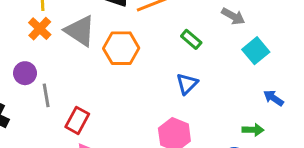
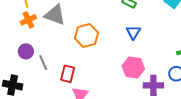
orange cross: (40, 29) -> (28, 20), turned 35
orange hexagon: (121, 48) -> (86, 36), moved

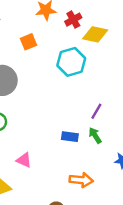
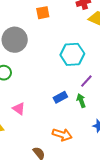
cyan hexagon: (71, 62) -> (72, 54), moved
blue rectangle: (70, 137) -> (60, 97), turned -48

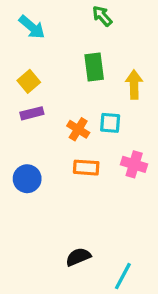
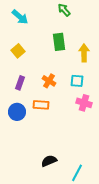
purple rectangle: (32, 113) -> (20, 83), moved, turned -56
cyan square: (110, 123) -> (77, 81), moved
orange rectangle: (86, 168) -> (41, 105), moved

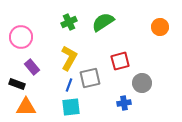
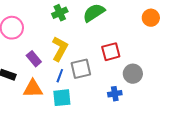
purple rectangle: (32, 67) -> (34, 59), moved
orange triangle: (26, 107) -> (33, 89), moved

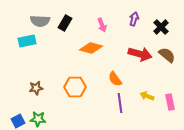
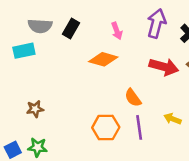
purple arrow: (134, 19) -> (156, 23), size x1.6
orange hexagon: (75, 87) -> (106, 127), moved

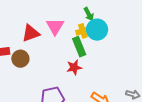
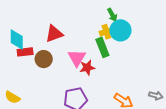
pink triangle: (55, 26) -> (77, 58), moved
red star: (74, 67) -> (87, 68), moved

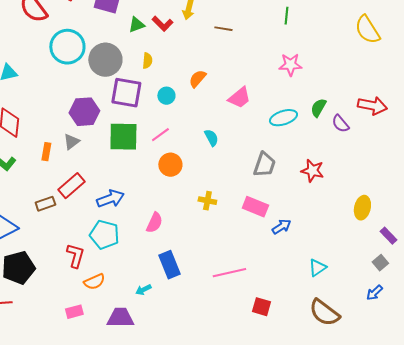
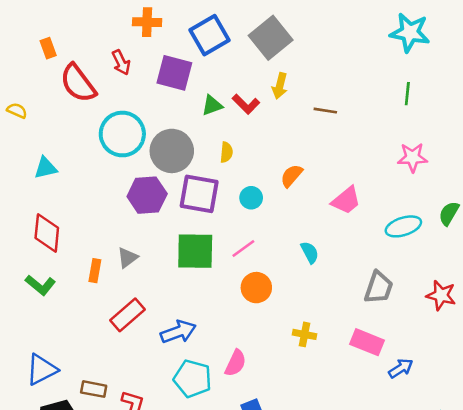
purple hexagon: (84, 112) -> (147, 195), moved
brown rectangle: (45, 204) -> (94, 389), moved, turned 30
cyan pentagon: (104, 235) -> (193, 379), moved

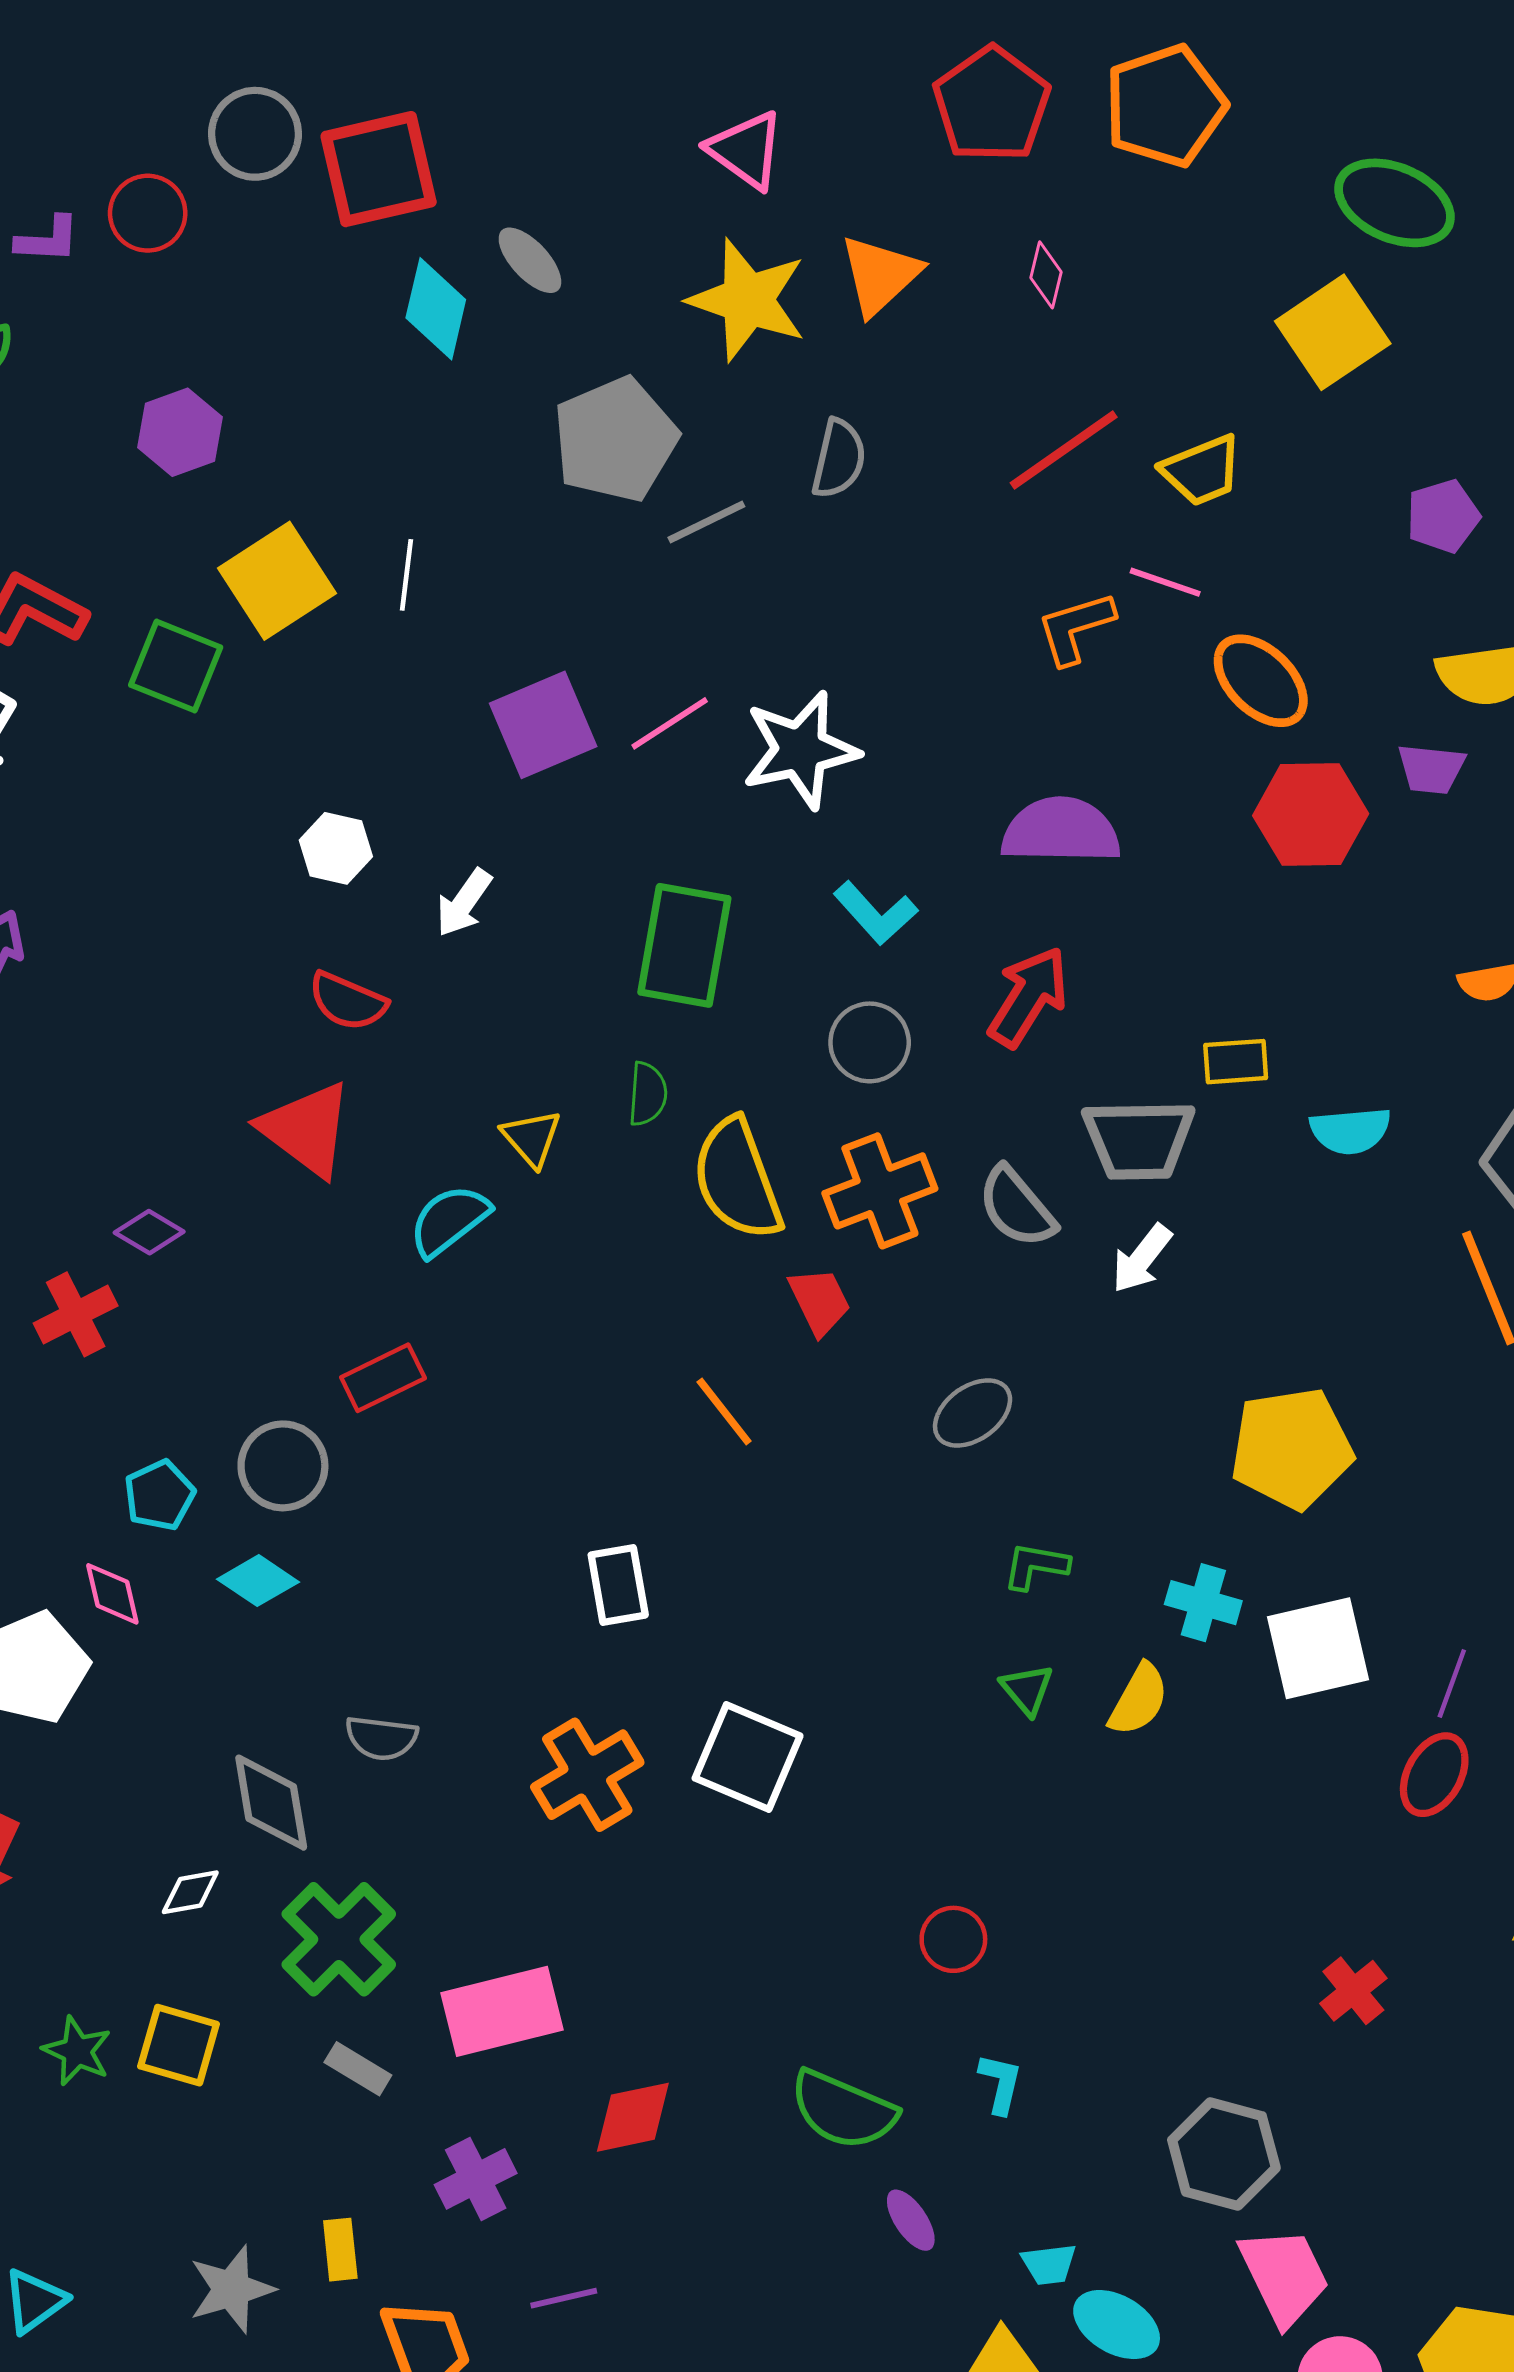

——————————

Look through the entries above, find each line containing "rectangle", and copy it.

blue rectangle: (70, 137) -> (60, 97), turned -48
purple rectangle: (32, 113) -> (20, 83), moved, turned -56
orange rectangle: (86, 168) -> (41, 105), moved
purple rectangle: (32, 67) -> (34, 59), moved
brown rectangle: (45, 204) -> (94, 389), moved, turned 30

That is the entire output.